# YOUR ASSIGNMENT
Please output the section of the listing below that opens with the line containing "C2: 150uF (plus" and closes with the line containing "D5: LED red", exactly and with nothing else.

# ENTRIES PROVIDED
━━━━━━━━━━━━━━━━━━━━
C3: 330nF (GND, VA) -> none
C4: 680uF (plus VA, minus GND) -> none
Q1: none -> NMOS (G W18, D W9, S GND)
━━━━━━━━━━━━━━━━━━━━
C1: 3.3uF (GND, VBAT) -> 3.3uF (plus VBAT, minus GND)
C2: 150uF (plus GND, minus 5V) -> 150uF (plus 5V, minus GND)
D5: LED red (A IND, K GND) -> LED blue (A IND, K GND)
━━━━━━━━━━━━━━━━━━━━
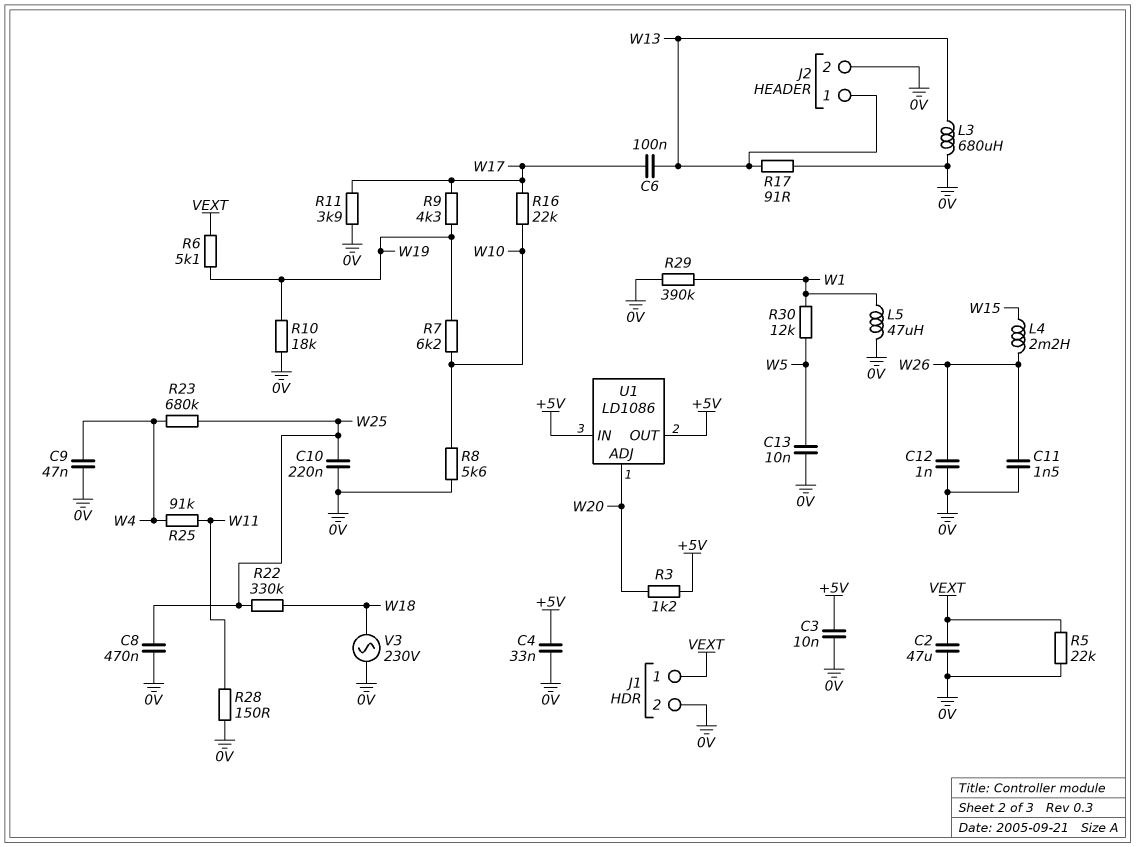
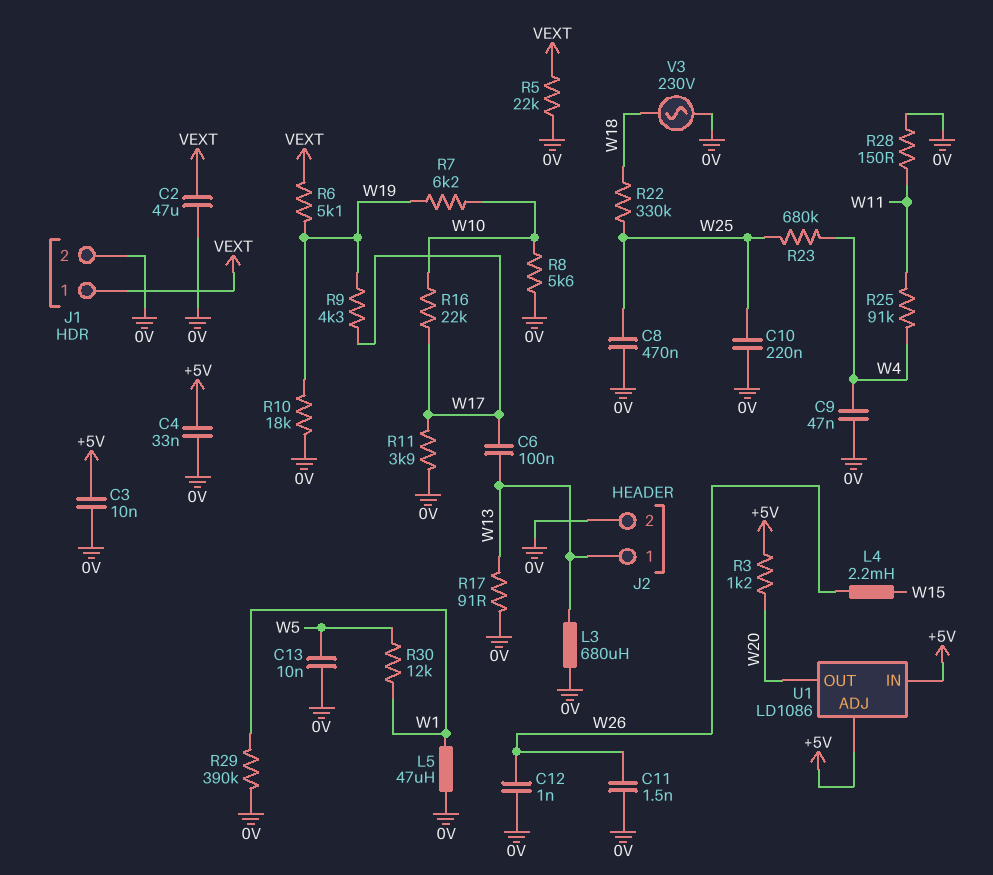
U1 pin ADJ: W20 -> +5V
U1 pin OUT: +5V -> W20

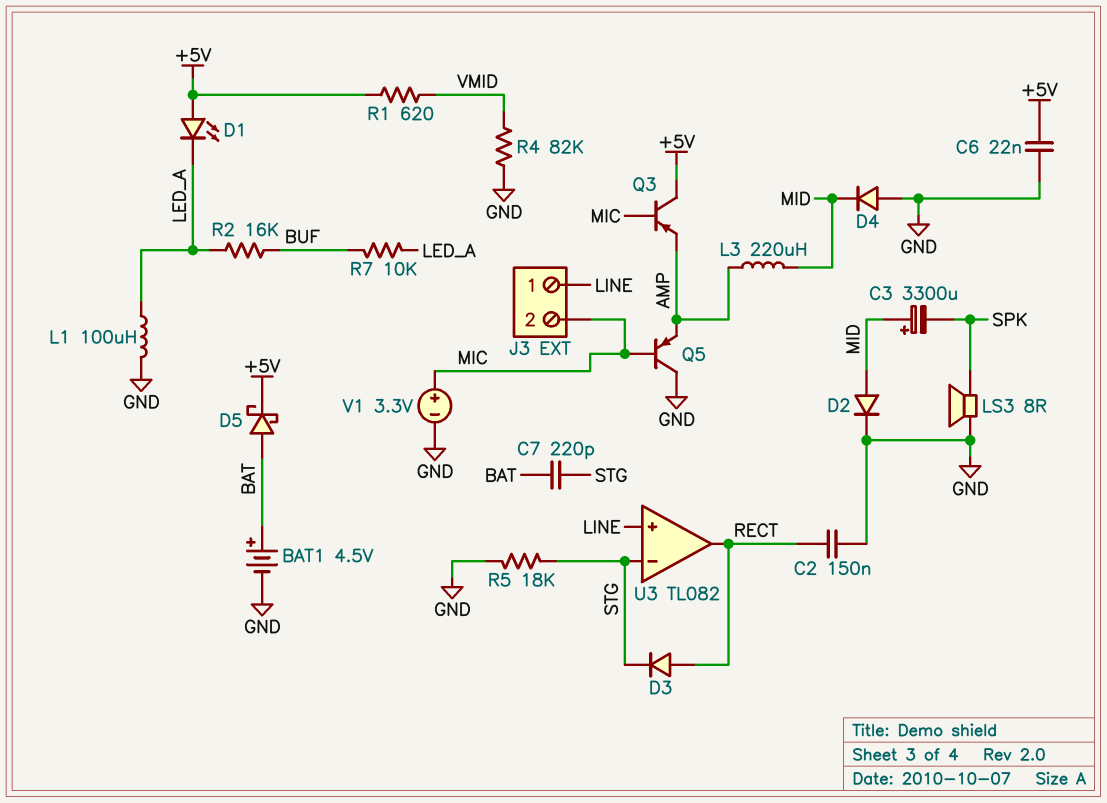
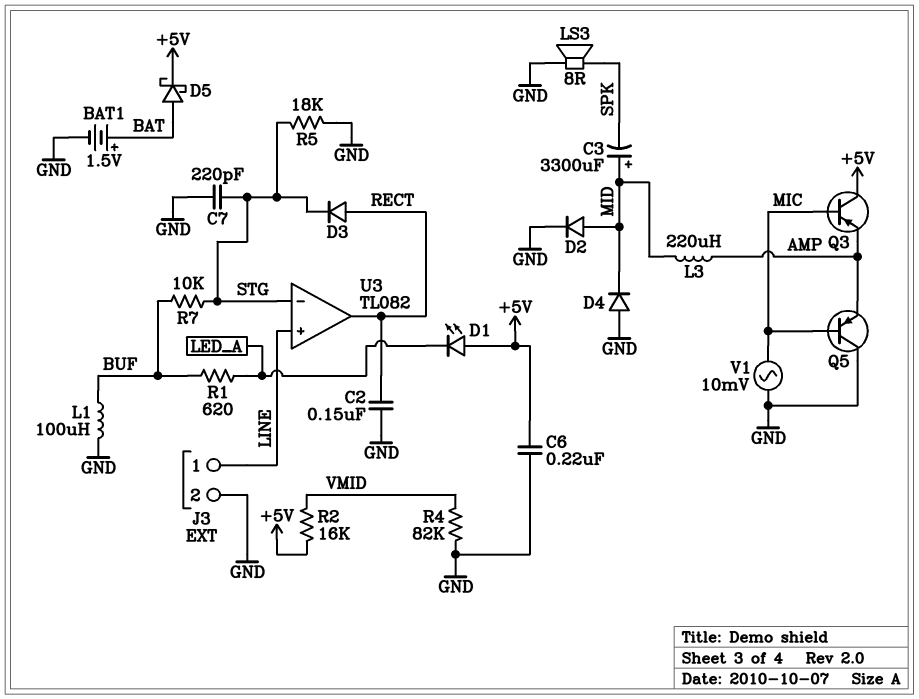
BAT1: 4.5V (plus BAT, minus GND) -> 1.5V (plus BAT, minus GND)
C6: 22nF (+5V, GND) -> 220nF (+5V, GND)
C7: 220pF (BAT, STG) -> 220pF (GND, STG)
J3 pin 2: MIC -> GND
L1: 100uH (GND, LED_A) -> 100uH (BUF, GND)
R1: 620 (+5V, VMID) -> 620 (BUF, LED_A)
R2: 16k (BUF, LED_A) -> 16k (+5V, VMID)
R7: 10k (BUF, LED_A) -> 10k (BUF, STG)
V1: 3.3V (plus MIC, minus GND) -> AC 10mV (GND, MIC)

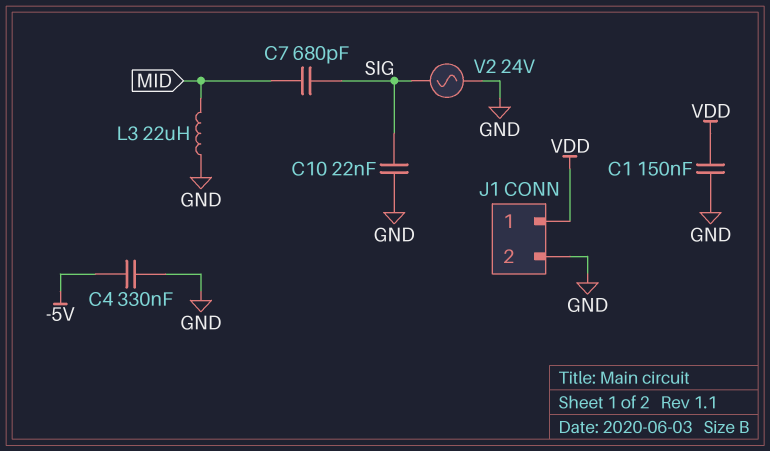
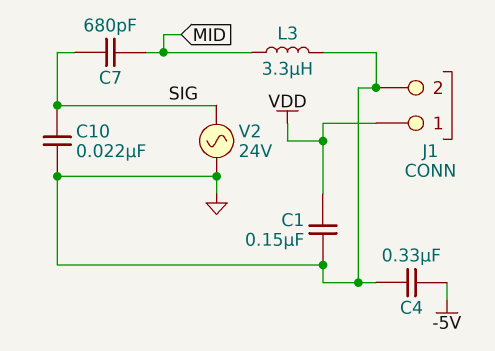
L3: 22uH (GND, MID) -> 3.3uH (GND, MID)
━━━━━━━━━━━━━━━━━━━━
# TASK RESULT
C2: 150uF (plus GND, minus 5V) -> 150uF (plus 5V, minus GND)
D5: LED red (A IND, K GND) -> LED blue (A IND, K GND)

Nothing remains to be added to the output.